## Information
= Beginning of Section =
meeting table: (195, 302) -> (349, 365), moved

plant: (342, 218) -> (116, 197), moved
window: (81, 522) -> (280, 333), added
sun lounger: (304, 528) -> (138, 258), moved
= End of Section =
= Beginning of Section =
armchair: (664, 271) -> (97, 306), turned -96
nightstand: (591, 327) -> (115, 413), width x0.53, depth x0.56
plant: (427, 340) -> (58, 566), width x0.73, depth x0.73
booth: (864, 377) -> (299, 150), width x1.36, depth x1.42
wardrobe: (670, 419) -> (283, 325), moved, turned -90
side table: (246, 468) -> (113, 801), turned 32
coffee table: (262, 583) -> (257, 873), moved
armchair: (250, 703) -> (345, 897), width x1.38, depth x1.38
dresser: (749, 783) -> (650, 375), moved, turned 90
= End of Section =
= Beginning of Section =
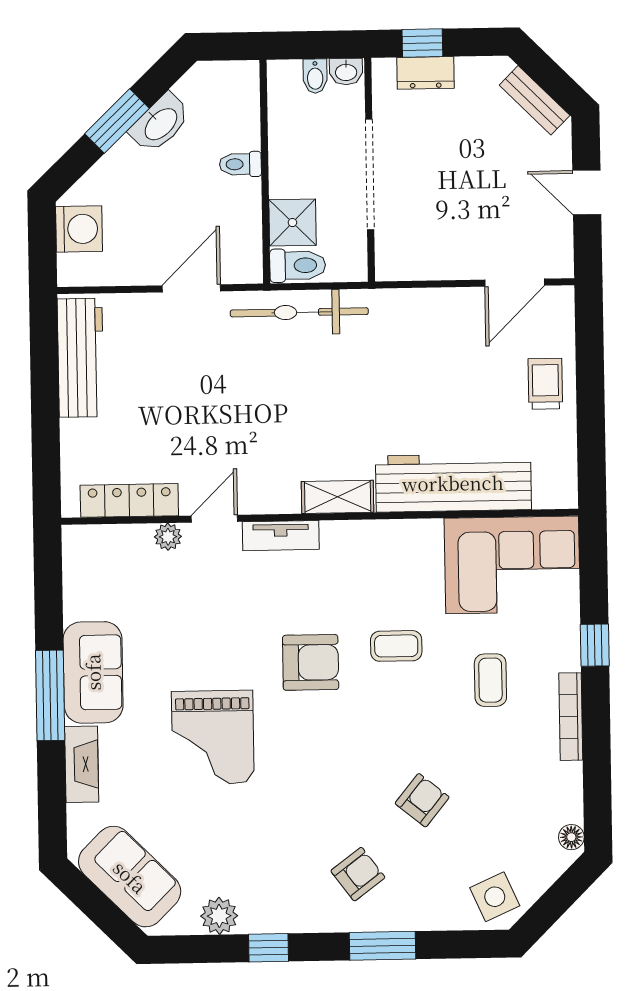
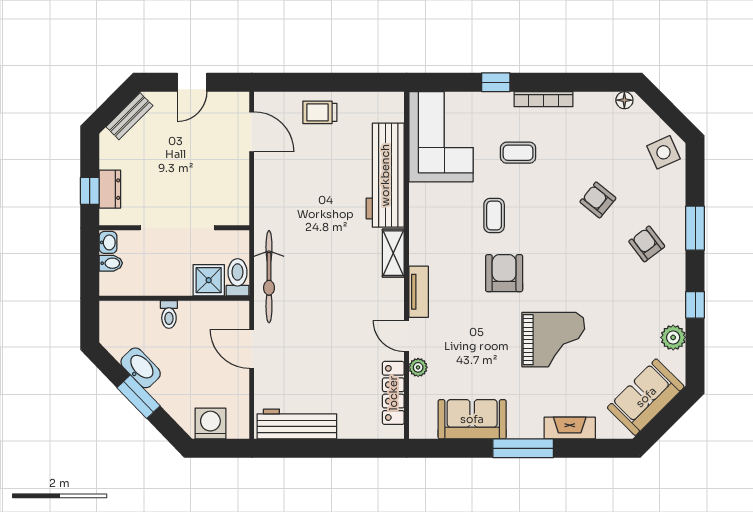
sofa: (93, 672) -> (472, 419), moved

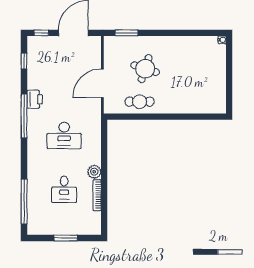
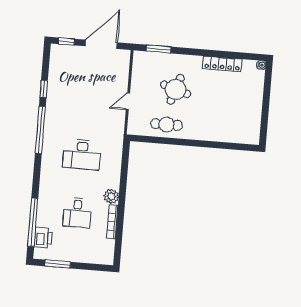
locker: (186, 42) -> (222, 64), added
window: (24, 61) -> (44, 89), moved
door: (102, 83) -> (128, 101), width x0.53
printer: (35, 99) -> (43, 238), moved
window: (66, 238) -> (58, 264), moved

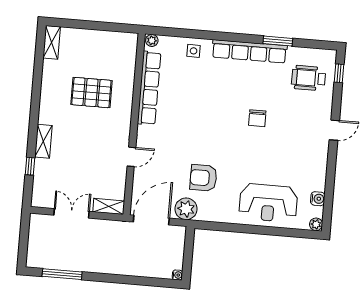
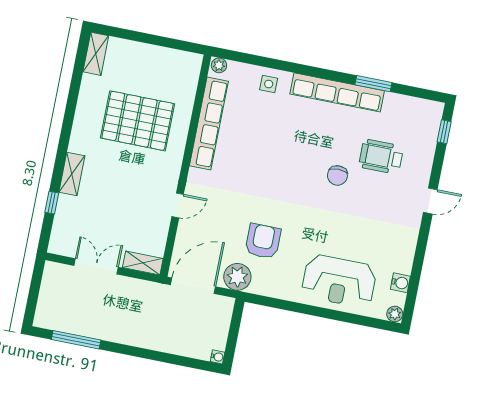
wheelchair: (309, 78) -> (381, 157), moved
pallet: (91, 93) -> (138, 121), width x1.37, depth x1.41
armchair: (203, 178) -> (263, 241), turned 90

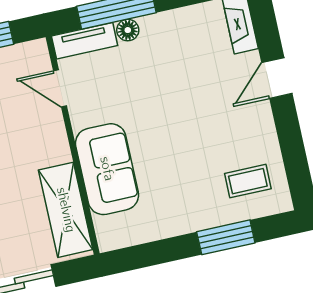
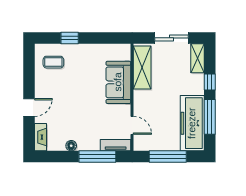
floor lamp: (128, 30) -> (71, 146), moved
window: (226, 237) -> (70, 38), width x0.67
= End of Section =
## What is being asked
What are the lines, exactly as written above, from the line with "armchair: (664, 271) -> (97, 306), turned -96" to the line with "dresser: (749, 783)", both included? Output only those.

## Reply to the exercise
armchair: (664, 271) -> (97, 306), turned -96
nightstand: (591, 327) -> (115, 413), width x0.53, depth x0.56
plant: (427, 340) -> (58, 566), width x0.73, depth x0.73
booth: (864, 377) -> (299, 150), width x1.36, depth x1.42
wardrobe: (670, 419) -> (283, 325), moved, turned -90
side table: (246, 468) -> (113, 801), turned 32
coffee table: (262, 583) -> (257, 873), moved
armchair: (250, 703) -> (345, 897), width x1.38, depth x1.38
dresser: (749, 783) -> (650, 375), moved, turned 90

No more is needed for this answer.